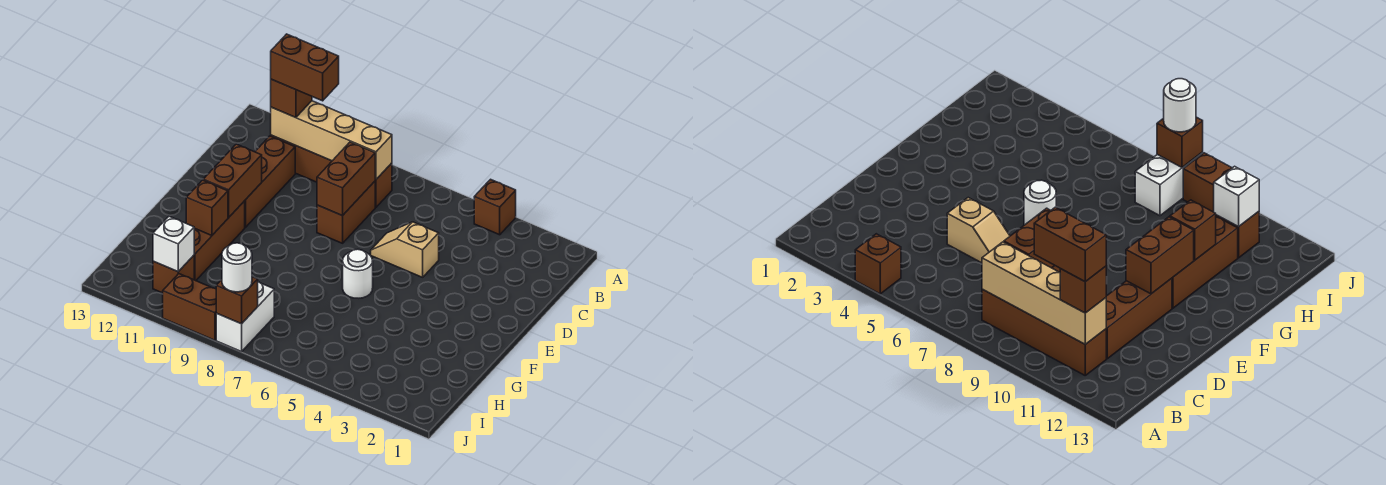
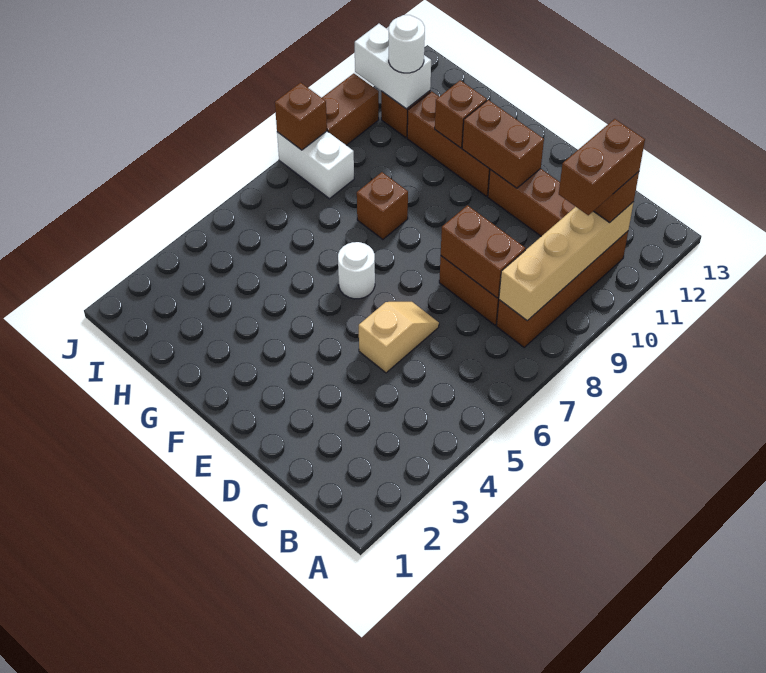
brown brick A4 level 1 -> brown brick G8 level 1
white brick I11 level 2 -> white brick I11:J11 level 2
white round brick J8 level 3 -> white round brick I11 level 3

==

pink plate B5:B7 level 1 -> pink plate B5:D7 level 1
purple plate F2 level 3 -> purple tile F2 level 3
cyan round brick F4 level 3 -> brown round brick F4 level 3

--

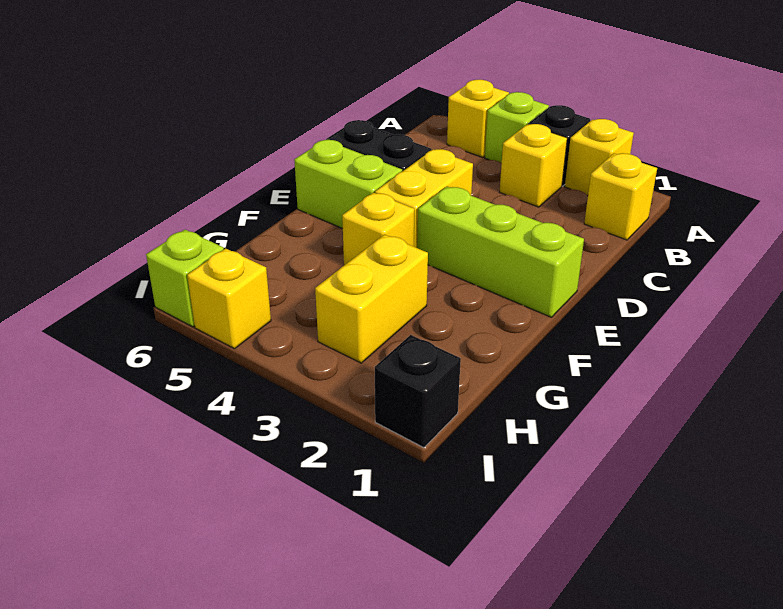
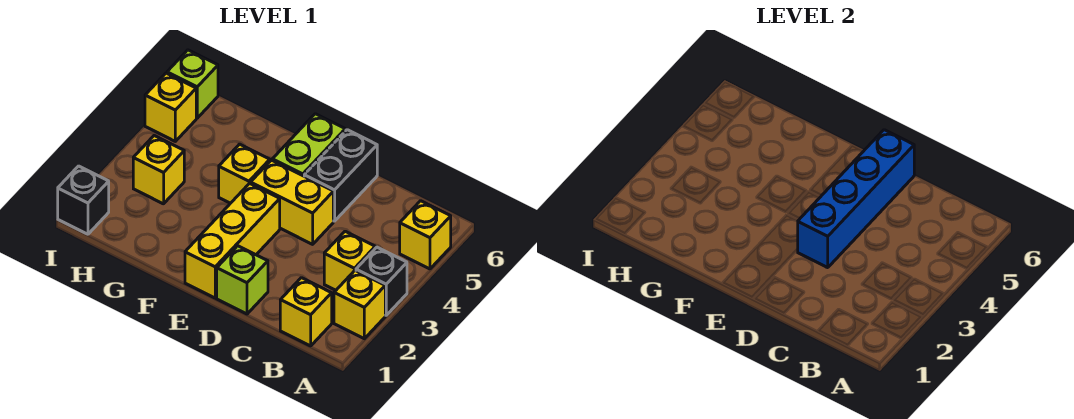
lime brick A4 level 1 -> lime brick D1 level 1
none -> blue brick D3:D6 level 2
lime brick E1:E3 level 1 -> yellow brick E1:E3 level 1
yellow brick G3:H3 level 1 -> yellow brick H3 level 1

» **WORK TO BE COMPLETED**: Using the data above, extract exactly the lines from the one that holds "pink plate B5:B7" to the one that holds "cyan round brick", both ends included, and no others.

» **SOLUTION FOR THIS PROBLEM**:
pink plate B5:B7 level 1 -> pink plate B5:D7 level 1
purple plate F2 level 3 -> purple tile F2 level 3
cyan round brick F4 level 3 -> brown round brick F4 level 3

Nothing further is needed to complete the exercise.